Top of Material supplied

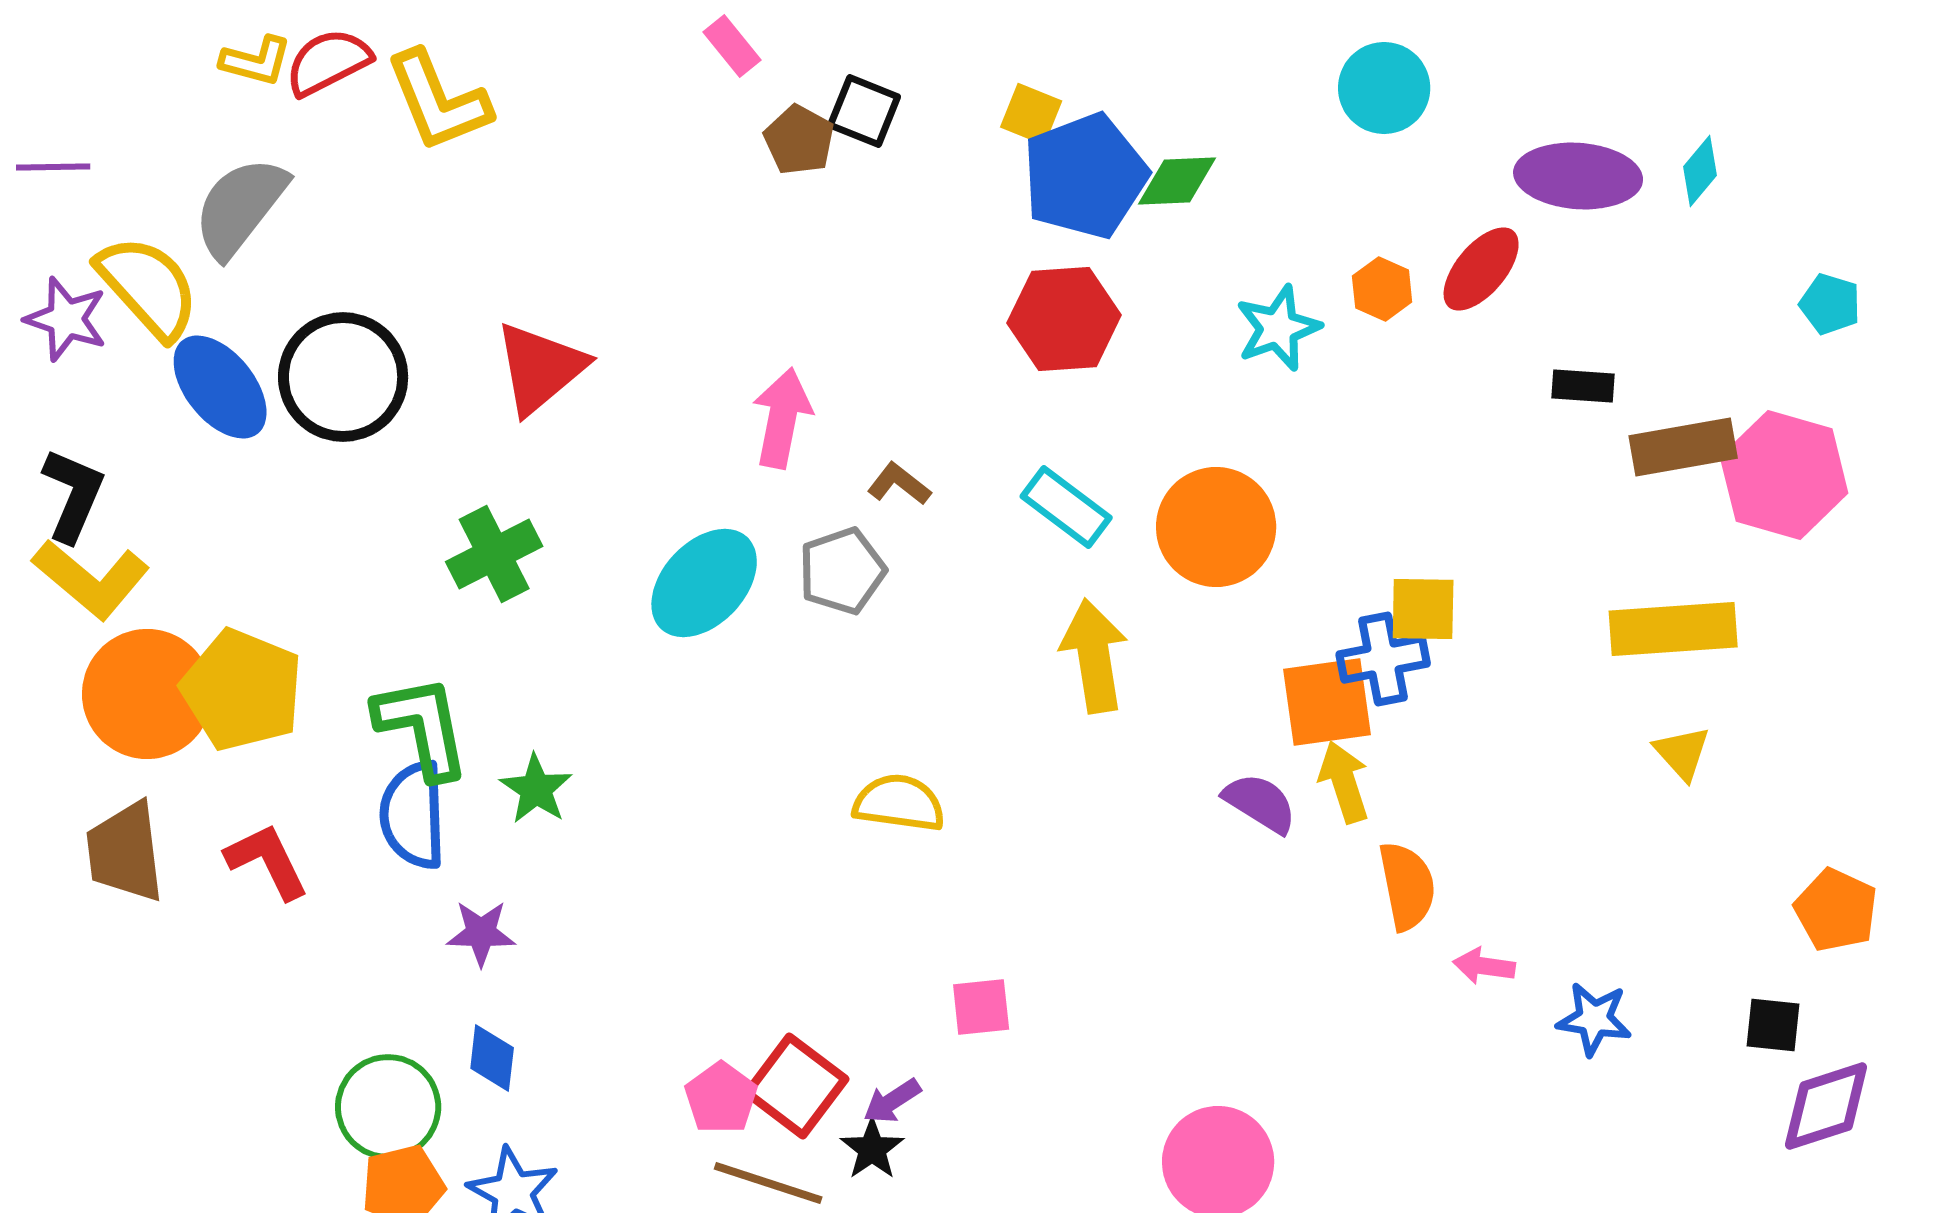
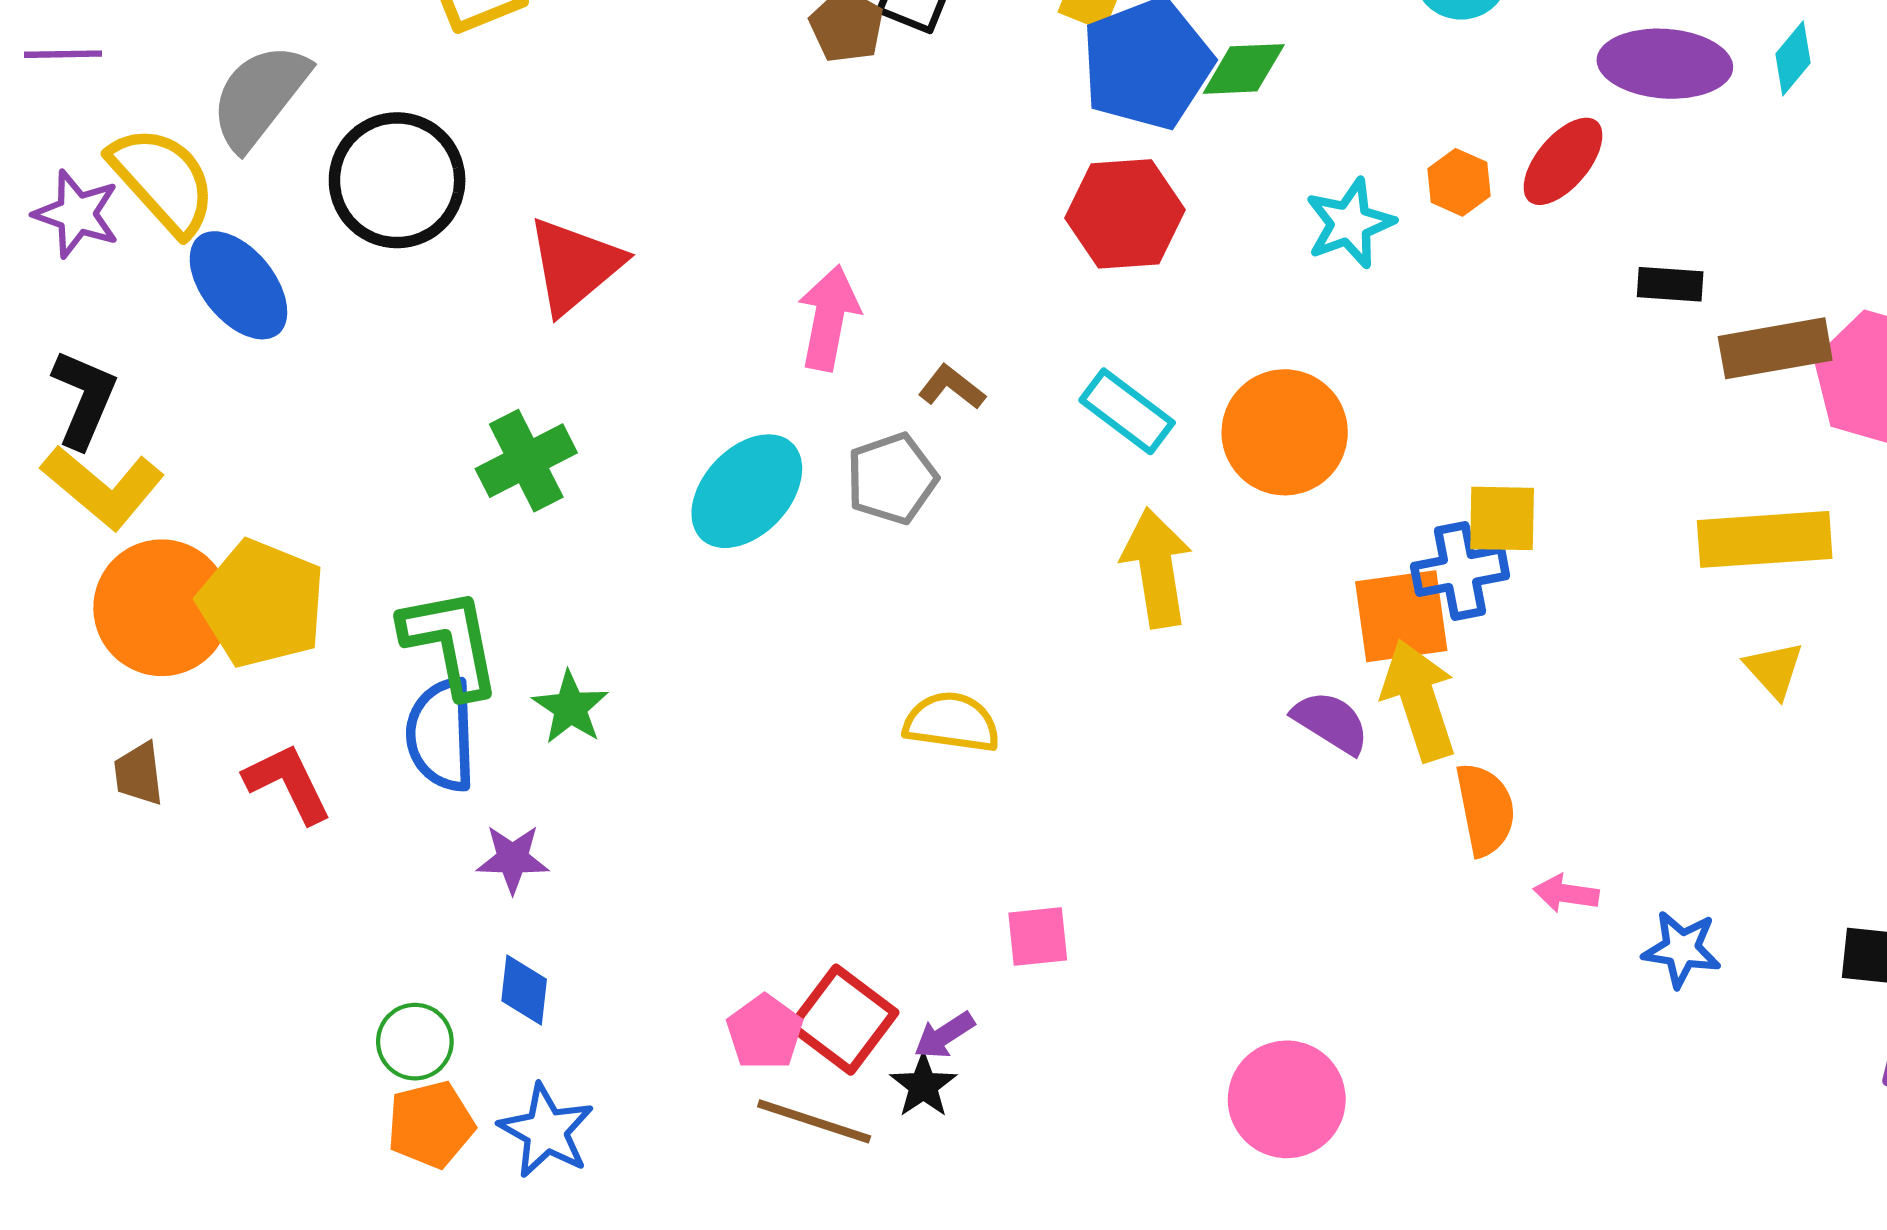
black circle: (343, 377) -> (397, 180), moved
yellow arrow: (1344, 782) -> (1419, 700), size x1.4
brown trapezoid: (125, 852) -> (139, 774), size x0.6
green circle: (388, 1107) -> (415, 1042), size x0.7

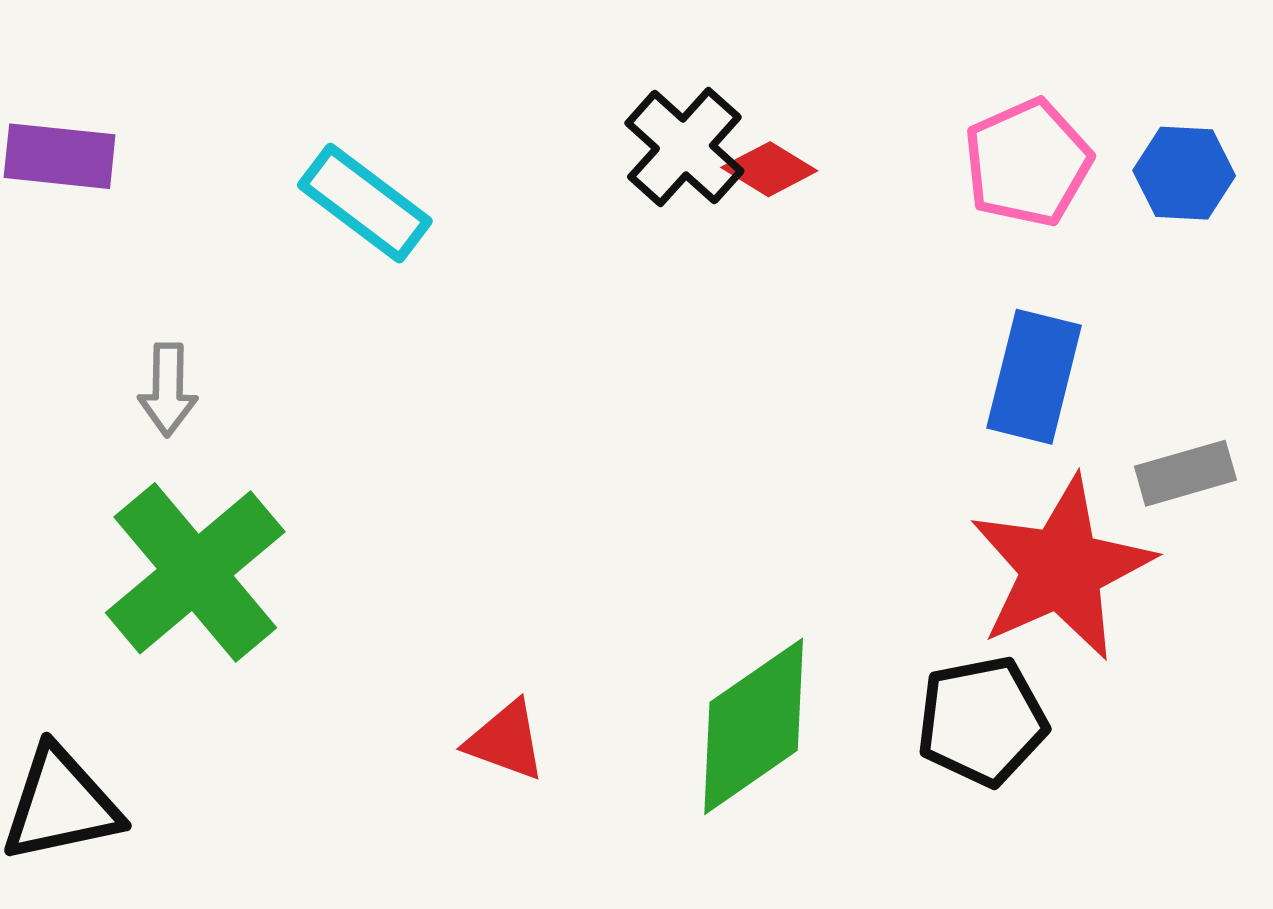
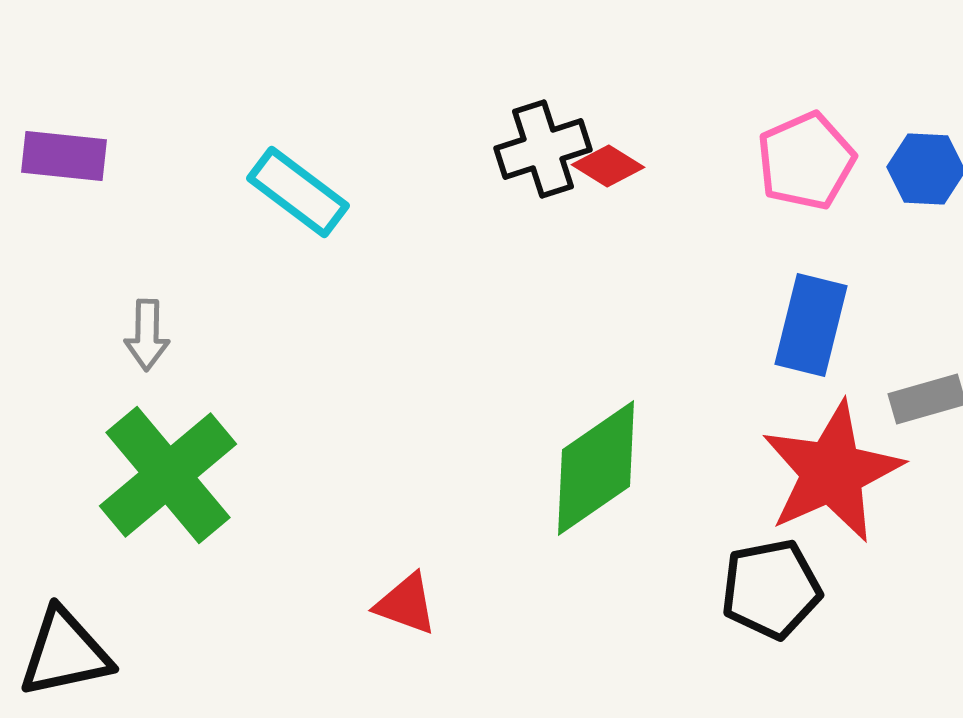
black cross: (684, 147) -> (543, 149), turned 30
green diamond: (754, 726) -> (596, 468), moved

Bottom of Material supplied

(What this task involves)
From the line containing "green circle: (388, 1107)" through the last line of the entries, both included, print each line exactly and omit any picture.

(Result of the exercise)
green circle: (388, 1107) -> (415, 1042), size x0.7

black cross: (684, 147) -> (543, 149), turned 30
green diamond: (754, 726) -> (596, 468), moved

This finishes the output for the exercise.